## Supplied data

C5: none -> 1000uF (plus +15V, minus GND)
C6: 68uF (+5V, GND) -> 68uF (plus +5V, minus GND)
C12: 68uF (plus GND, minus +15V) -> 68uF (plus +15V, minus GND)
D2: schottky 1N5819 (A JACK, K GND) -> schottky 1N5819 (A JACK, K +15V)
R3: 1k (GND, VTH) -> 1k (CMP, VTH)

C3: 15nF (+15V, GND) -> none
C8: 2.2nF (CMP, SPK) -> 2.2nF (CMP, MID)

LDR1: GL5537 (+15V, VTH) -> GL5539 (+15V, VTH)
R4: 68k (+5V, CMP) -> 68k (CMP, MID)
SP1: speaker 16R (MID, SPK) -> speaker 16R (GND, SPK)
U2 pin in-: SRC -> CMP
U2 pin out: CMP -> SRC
...
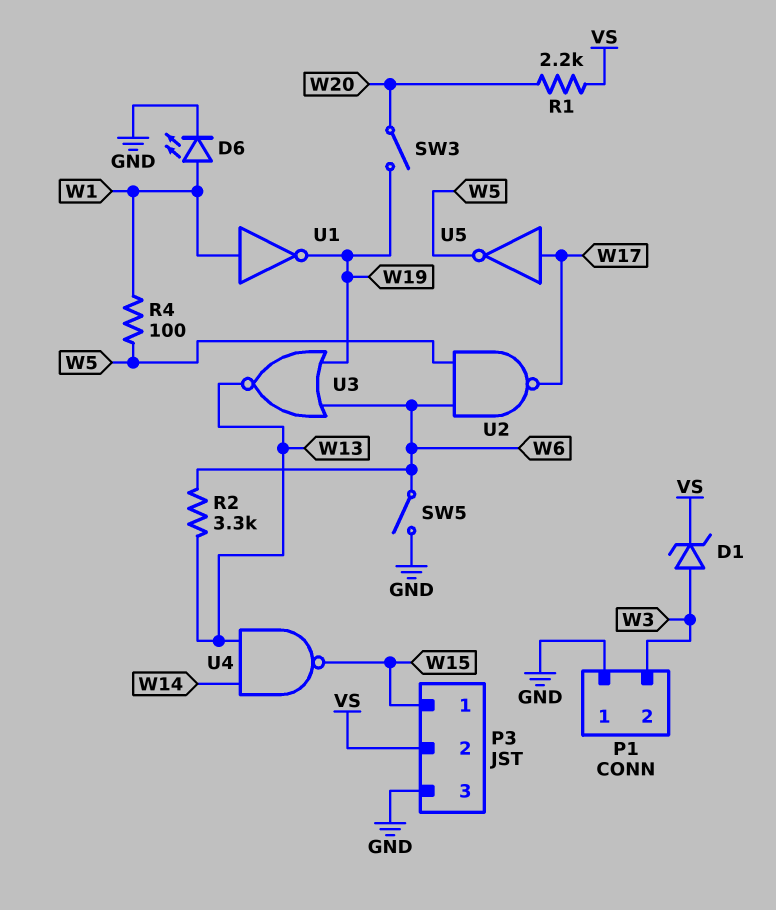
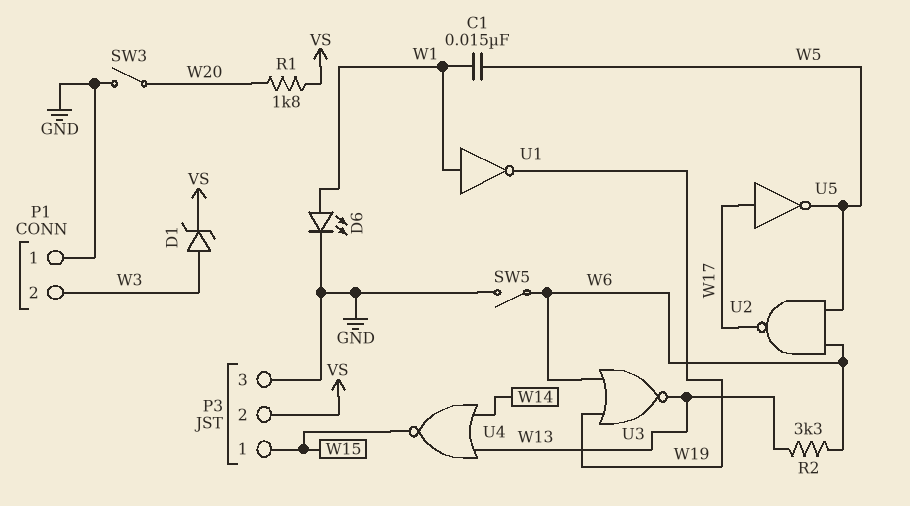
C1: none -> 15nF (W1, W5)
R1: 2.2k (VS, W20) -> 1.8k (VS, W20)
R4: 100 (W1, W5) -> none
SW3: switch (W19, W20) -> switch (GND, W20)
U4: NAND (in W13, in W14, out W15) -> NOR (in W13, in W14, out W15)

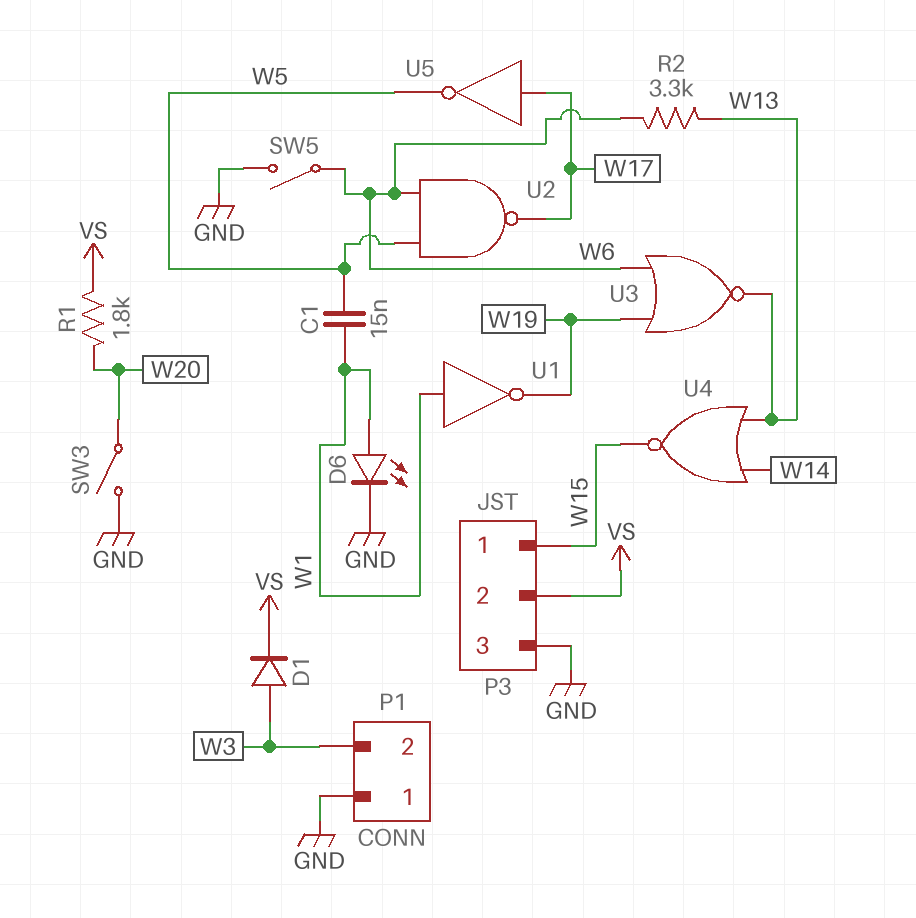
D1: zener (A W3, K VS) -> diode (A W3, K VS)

## Assignment
Scan the entries and show every line in which the word "minus" is found.

## Problem solution
C5: none -> 1000uF (plus +15V, minus GND)
C6: 68uF (+5V, GND) -> 68uF (plus +5V, minus GND)
C12: 68uF (plus GND, minus +15V) -> 68uF (plus +15V, minus GND)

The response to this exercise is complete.